**Task goal:** Each record should be copied exactly into the answer, and no picture should go with it.

**Records for this exercise:**

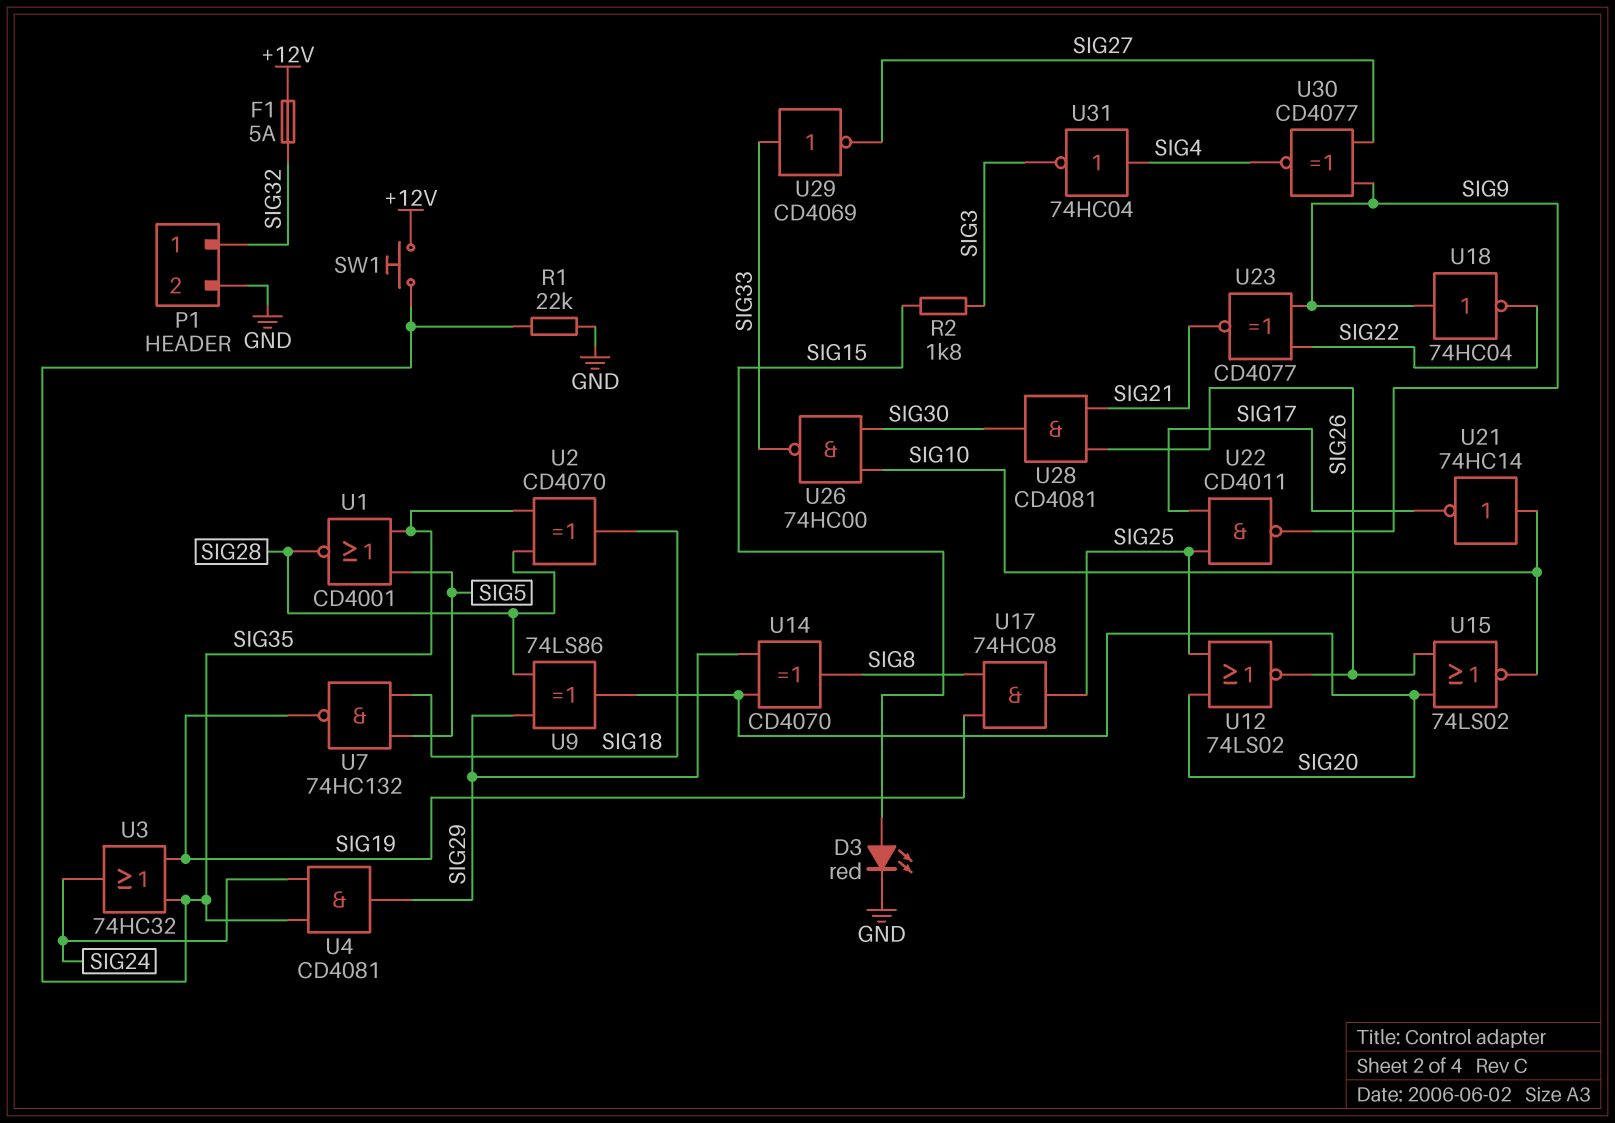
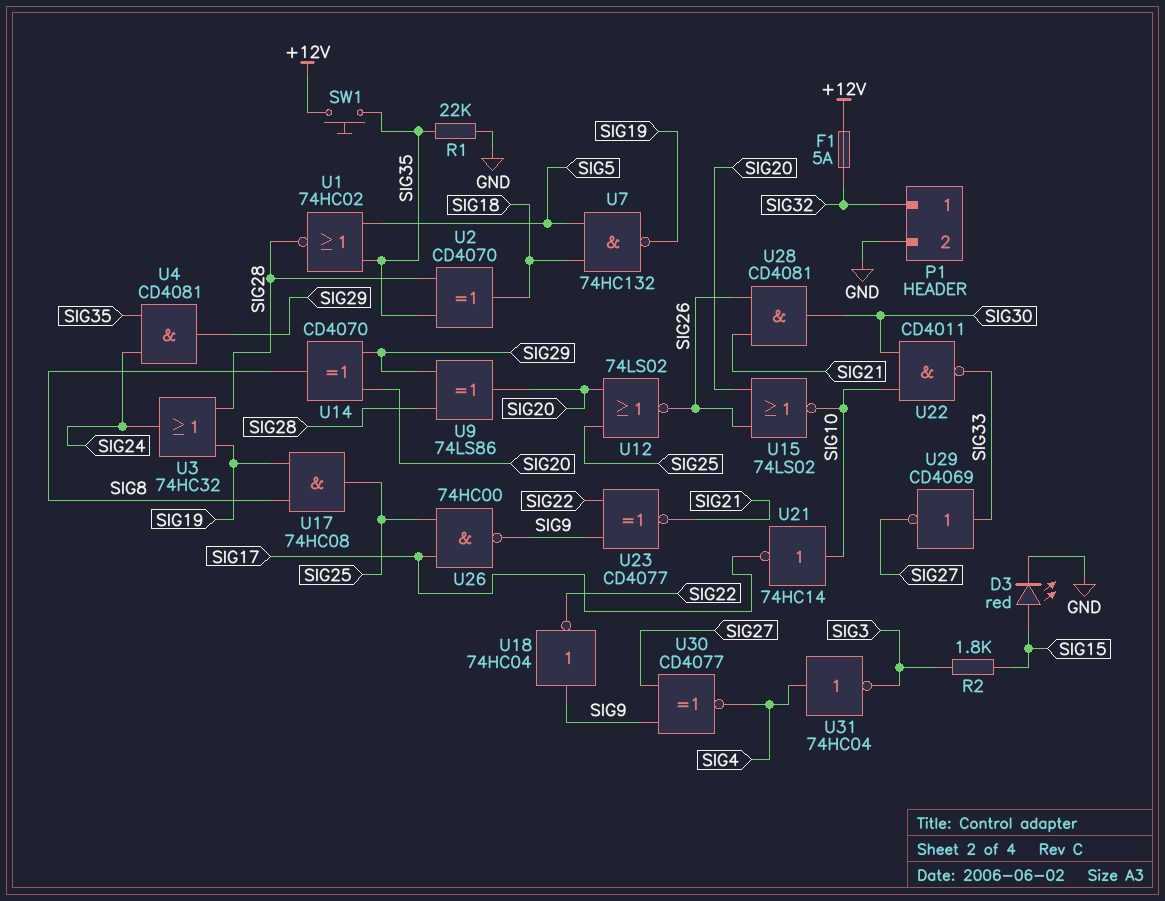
U1: NOR CD4001 (in SIG5, in SIG35, out SIG28) -> NOR 74HC02 (in SIG5, in SIG35, out SIG28)
U3: OR 74HC32 (in SIG19, in SIG35, out SIG24) -> OR 74HC32 (in SIG19, in SIG28, out SIG24)
U22: NAND CD4011 (in SIG17, in SIG25, out SIG9) -> NAND CD4011 (in SIG10, in SIG30, out SIG33)
U26: NAND 74HC00 (in SIG10, in SIG30, out SIG33) -> NAND 74HC00 (in SIG17, in SIG25, out SIG9)

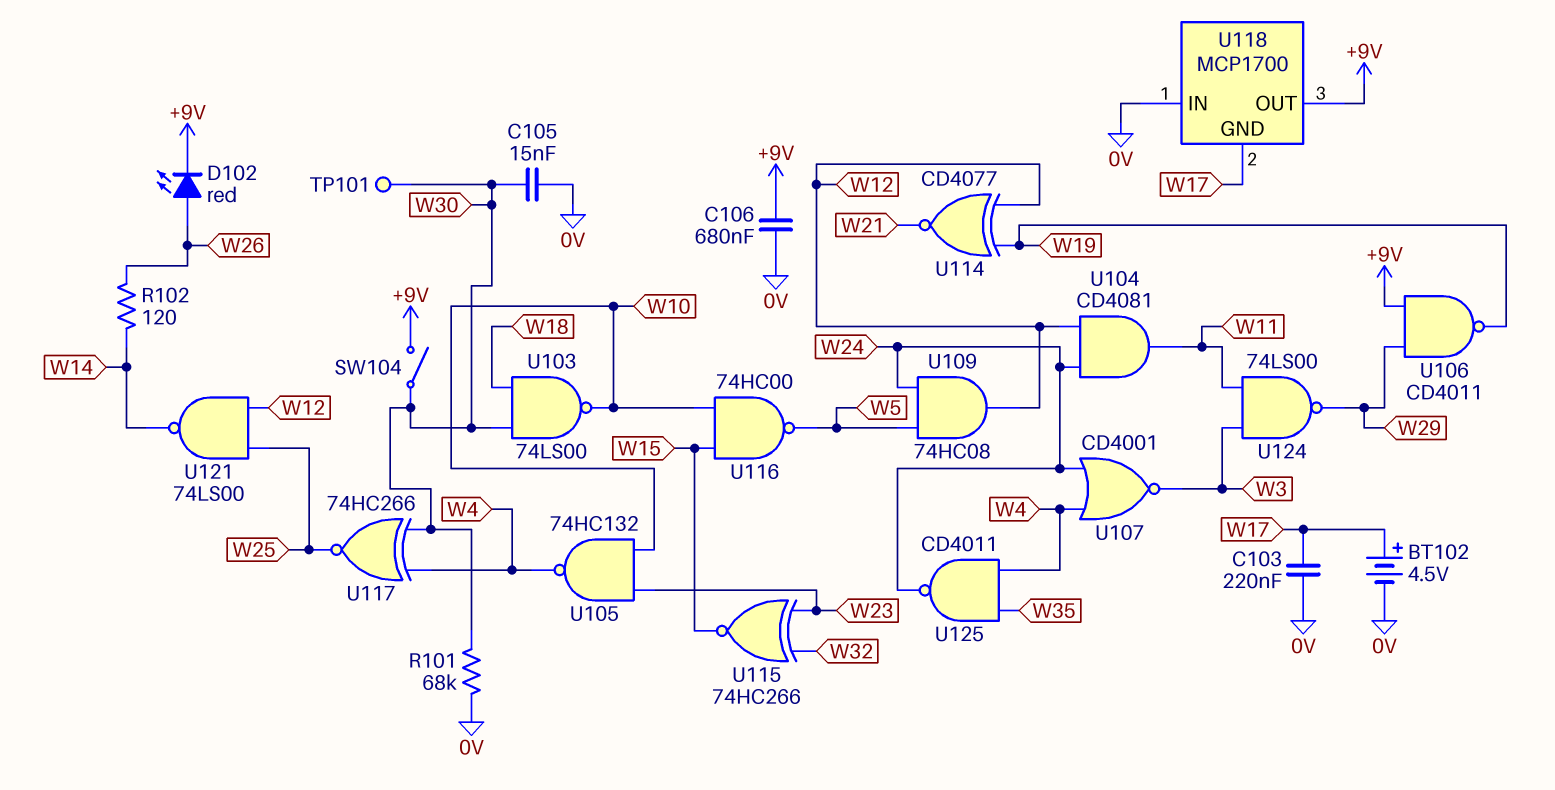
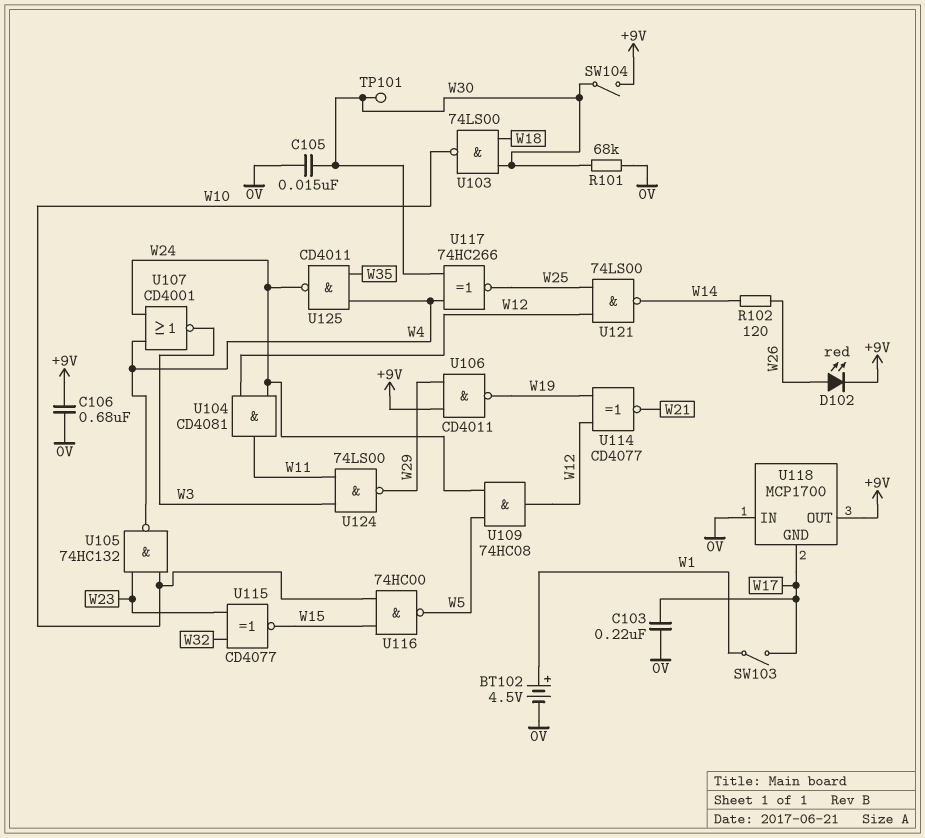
BT102: 4.5V (plus W17, minus 0V) -> 4.5V (plus W1, minus 0V)
SW103: none -> switch (W1, W17)
U115: XNOR 74HC266 (in W23, in W32, out W15) -> XNOR CD4077 (in W23, in W32, out W15)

**Answer:**
U1: NOR CD4001 (in SIG5, in SIG35, out SIG28) -> NOR 74HC02 (in SIG5, in SIG35, out SIG28)
U3: OR 74HC32 (in SIG19, in SIG35, out SIG24) -> OR 74HC32 (in SIG19, in SIG28, out SIG24)
U22: NAND CD4011 (in SIG17, in SIG25, out SIG9) -> NAND CD4011 (in SIG10, in SIG30, out SIG33)
U26: NAND 74HC00 (in SIG10, in SIG30, out SIG33) -> NAND 74HC00 (in SIG17, in SIG25, out SIG9)

BT102: 4.5V (plus W17, minus 0V) -> 4.5V (plus W1, minus 0V)
SW103: none -> switch (W1, W17)
U115: XNOR 74HC266 (in W23, in W32, out W15) -> XNOR CD4077 (in W23, in W32, out W15)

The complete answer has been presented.